* Exercise
Pull out every line of the records that contains the string "tuplet". Count only matches with the same uppercase and lowercase letters.

* Supplied information
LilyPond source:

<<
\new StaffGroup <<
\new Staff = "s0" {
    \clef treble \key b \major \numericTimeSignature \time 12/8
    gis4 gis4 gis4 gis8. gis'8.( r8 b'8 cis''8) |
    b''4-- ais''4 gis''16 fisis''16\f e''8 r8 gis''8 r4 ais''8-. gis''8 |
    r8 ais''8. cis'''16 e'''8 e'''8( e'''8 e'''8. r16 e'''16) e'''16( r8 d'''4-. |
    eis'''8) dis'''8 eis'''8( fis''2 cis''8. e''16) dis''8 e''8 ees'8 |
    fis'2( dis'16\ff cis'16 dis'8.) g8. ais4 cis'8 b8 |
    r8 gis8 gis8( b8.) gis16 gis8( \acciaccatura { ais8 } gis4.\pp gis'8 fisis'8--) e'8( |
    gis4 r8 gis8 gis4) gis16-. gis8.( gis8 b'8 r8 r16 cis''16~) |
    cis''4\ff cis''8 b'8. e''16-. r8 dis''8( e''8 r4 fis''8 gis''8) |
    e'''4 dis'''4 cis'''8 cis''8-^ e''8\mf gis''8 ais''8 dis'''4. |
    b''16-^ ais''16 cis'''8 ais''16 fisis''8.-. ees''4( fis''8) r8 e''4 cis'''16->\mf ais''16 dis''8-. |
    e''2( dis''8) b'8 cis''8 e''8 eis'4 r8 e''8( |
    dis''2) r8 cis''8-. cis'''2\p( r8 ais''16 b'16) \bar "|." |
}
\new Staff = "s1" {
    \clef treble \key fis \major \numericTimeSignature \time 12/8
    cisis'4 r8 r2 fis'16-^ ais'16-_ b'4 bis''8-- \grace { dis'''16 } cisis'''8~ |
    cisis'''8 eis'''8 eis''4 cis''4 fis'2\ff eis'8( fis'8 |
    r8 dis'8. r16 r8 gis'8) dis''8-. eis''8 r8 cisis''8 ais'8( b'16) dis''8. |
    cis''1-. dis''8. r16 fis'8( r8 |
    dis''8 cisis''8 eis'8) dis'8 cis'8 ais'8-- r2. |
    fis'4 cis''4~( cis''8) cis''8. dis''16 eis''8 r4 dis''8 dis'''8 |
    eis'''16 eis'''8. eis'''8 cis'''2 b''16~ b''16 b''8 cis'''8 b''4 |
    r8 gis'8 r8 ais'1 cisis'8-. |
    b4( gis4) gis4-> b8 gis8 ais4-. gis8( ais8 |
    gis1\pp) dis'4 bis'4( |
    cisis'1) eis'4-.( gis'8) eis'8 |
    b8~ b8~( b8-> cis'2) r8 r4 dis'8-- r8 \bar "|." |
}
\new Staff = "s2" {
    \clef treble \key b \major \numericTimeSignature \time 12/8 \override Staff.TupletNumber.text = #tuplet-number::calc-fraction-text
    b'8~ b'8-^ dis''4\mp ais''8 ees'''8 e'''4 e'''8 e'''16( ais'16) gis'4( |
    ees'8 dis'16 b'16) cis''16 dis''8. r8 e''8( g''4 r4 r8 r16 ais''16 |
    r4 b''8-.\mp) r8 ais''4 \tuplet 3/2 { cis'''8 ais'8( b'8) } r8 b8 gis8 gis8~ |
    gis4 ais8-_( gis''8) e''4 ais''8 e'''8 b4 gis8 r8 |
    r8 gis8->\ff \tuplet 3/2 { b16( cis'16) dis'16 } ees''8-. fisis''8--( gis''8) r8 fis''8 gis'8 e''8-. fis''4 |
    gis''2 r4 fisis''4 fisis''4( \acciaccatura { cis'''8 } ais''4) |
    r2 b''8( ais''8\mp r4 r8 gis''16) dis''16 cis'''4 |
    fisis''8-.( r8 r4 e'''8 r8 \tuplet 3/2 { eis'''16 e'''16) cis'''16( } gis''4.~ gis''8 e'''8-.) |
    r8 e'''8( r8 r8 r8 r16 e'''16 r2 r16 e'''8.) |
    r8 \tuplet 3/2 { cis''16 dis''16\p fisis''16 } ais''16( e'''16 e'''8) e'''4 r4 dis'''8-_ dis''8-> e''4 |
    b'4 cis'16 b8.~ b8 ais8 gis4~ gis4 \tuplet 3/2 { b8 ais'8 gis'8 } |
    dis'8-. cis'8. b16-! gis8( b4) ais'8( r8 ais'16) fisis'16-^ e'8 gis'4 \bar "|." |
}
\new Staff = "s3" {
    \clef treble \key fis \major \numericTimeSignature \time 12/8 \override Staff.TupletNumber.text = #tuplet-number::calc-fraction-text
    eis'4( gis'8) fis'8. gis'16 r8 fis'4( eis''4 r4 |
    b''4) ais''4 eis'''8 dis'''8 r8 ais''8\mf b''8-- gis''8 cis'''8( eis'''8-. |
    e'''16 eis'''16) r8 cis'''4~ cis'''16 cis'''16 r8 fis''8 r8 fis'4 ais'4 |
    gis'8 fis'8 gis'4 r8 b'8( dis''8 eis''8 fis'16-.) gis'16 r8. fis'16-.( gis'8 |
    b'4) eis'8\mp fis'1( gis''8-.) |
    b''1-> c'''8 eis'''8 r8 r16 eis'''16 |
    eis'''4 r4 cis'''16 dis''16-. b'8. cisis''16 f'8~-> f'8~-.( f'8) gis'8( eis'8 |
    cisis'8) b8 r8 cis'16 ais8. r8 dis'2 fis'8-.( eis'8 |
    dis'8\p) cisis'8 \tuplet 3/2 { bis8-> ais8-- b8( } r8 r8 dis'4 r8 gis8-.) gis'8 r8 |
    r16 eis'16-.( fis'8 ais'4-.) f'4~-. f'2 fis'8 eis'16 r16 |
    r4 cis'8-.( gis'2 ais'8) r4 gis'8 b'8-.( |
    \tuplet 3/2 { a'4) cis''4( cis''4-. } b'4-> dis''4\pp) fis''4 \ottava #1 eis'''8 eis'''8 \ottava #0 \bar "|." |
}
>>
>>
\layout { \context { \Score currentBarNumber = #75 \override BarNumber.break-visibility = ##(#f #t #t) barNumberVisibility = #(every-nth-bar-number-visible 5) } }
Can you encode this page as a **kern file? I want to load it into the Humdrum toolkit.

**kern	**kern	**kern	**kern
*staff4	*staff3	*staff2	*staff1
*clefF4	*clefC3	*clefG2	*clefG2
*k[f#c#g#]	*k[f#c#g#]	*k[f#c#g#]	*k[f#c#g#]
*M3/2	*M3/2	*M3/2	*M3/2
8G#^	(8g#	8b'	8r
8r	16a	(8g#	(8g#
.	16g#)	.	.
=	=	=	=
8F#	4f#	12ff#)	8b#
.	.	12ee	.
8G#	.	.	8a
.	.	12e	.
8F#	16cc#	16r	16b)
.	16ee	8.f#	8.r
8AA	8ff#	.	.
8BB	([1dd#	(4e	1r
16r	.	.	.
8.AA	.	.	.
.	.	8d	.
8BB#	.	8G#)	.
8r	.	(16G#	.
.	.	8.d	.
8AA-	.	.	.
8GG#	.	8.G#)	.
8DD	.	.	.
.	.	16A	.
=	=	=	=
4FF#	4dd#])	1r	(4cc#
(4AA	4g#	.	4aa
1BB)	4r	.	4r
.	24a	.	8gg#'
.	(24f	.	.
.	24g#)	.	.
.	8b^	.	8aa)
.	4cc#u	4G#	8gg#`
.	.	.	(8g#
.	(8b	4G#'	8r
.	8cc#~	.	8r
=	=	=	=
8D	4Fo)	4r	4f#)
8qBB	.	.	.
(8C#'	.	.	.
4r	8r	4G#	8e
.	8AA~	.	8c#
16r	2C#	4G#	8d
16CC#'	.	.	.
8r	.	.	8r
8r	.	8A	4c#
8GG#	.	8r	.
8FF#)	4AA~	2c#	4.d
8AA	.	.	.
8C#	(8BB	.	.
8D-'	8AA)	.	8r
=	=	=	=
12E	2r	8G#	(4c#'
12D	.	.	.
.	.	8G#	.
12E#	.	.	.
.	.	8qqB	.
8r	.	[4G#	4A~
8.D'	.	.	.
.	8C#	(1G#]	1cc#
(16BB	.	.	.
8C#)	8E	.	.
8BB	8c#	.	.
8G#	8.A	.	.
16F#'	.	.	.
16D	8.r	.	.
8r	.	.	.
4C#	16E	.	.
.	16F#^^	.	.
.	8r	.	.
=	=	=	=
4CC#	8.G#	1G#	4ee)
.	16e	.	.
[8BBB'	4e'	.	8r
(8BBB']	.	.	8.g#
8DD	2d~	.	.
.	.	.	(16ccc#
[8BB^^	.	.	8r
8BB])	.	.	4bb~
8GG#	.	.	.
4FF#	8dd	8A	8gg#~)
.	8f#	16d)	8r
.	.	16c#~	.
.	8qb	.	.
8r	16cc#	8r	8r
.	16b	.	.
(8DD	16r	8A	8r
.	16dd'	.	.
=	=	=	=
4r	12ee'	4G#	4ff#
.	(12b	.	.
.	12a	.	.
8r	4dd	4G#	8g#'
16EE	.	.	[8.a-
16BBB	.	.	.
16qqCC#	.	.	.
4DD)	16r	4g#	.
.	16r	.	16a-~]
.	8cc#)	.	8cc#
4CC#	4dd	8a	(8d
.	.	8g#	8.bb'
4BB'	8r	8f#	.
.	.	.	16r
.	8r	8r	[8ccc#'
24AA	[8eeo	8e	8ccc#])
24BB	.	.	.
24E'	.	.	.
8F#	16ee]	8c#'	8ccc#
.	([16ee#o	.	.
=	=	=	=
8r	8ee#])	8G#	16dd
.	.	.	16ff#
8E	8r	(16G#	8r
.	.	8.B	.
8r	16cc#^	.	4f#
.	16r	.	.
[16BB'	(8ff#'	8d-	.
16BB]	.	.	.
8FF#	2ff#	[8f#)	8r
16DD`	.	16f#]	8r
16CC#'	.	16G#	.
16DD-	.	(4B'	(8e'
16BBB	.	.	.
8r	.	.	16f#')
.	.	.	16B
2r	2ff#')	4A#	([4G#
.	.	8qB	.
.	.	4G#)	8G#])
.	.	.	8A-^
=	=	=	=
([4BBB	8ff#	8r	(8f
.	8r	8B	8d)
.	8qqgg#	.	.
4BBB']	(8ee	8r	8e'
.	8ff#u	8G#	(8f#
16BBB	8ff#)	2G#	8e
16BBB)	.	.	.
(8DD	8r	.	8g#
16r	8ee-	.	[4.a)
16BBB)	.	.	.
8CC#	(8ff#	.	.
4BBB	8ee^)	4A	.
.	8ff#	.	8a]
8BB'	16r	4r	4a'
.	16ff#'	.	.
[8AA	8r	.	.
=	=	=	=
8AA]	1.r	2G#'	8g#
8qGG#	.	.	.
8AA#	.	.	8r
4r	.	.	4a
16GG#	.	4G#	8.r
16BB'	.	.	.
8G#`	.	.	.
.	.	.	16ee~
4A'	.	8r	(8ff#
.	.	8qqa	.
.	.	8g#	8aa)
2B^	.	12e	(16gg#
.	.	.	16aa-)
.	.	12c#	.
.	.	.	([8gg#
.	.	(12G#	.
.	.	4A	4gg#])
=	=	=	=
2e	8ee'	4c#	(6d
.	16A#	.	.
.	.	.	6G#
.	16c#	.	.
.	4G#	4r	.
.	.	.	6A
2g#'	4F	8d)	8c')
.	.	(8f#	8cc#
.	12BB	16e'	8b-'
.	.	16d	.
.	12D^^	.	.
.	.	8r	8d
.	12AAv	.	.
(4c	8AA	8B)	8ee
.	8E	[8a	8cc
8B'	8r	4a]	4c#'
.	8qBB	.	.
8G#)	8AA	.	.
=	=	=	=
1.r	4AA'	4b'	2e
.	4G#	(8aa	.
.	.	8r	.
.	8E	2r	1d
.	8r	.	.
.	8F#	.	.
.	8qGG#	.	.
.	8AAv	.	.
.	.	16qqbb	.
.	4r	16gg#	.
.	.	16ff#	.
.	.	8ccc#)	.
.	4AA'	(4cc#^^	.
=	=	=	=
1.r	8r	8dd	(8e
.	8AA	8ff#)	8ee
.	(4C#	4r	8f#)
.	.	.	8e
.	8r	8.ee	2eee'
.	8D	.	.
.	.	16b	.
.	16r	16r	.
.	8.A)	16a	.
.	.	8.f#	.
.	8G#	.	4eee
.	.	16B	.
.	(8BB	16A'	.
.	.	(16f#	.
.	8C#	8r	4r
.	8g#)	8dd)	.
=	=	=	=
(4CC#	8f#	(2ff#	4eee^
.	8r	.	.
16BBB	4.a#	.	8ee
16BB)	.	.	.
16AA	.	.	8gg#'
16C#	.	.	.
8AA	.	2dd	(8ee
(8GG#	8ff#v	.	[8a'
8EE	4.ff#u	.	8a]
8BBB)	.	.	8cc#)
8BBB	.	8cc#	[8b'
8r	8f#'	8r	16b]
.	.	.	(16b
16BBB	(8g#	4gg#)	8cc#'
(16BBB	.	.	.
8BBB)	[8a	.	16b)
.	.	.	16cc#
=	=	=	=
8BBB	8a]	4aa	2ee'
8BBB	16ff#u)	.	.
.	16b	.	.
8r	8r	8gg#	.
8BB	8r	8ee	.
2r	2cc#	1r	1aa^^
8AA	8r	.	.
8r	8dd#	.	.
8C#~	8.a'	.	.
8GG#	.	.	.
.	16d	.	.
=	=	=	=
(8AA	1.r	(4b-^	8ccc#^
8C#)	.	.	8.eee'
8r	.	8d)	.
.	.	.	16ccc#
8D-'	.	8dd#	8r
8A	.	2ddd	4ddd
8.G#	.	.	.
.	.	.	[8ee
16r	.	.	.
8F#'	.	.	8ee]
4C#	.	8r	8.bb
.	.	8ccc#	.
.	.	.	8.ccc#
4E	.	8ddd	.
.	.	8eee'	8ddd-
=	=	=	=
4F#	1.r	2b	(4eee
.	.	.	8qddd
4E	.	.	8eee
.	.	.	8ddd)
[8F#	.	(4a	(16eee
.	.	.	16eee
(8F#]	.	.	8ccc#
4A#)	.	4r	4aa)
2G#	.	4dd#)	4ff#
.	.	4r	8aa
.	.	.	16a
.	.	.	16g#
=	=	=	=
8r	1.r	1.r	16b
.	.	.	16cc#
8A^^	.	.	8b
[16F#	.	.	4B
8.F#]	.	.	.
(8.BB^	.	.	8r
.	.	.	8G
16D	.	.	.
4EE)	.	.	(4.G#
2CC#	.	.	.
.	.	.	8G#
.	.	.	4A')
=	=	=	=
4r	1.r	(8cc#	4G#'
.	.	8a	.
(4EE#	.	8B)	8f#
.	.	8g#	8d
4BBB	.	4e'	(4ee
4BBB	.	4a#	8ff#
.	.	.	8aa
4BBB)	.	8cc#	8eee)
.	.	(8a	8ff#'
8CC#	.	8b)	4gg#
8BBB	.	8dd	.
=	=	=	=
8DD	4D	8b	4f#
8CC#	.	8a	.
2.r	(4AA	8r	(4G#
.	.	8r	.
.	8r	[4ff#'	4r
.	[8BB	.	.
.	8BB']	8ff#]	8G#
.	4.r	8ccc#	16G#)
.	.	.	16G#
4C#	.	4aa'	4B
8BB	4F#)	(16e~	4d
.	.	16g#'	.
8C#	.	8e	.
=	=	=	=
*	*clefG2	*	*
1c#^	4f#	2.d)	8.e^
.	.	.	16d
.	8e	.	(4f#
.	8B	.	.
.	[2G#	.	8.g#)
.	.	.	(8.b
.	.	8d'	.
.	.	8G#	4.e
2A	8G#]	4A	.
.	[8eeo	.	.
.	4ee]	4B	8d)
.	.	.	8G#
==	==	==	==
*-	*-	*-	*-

* Result of this exercise
    \clef treble \key b \major \numericTimeSignature \time 12/8 \override Staff.TupletNumber.text = #tuplet-number::calc-fraction-text
    r4 b''8-.\mp) r8 ais''4 \tuplet 3/2 { cis'''8 ais'8( b'8) } r8 b8 gis8 gis8~ |
    r8 gis8->\ff \tuplet 3/2 { b16( cis'16) dis'16 } ees''8-. fisis''8--( gis''8) r8 fis''8 gis'8 e''8-. fis''4 |
    fisis''8-.( r8 r4 e'''8 r8 \tuplet 3/2 { eis'''16 e'''16) cis'''16( } gis''4.~ gis''8 e'''8-.) |
    r8 \tuplet 3/2 { cis''16 dis''16\p fisis''16 } ais''16( e'''16 e'''8) e'''4 r4 dis'''8-_ dis''8-> e''4 |
    b'4 cis'16 b8.~ b8 ais8 gis4~ gis4 \tuplet 3/2 { b8 ais'8 gis'8 } |
    \clef treble \key fis \major \numericTimeSignature \time 12/8 \override Staff.TupletNumber.text = #tuplet-number::calc-fraction-text
    dis'8\p) cisis'8 \tuplet 3/2 { bis8-> ais8-- b8( } r8 r8 dis'4 r8 gis8-.) gis'8 r8 |
    \tuplet 3/2 { a'4) cis''4( cis''4-. } b'4-> dis''4\pp) fis''4 \ottava #1 eis'''8 eis'''8 \ottava #0 \bar "|." |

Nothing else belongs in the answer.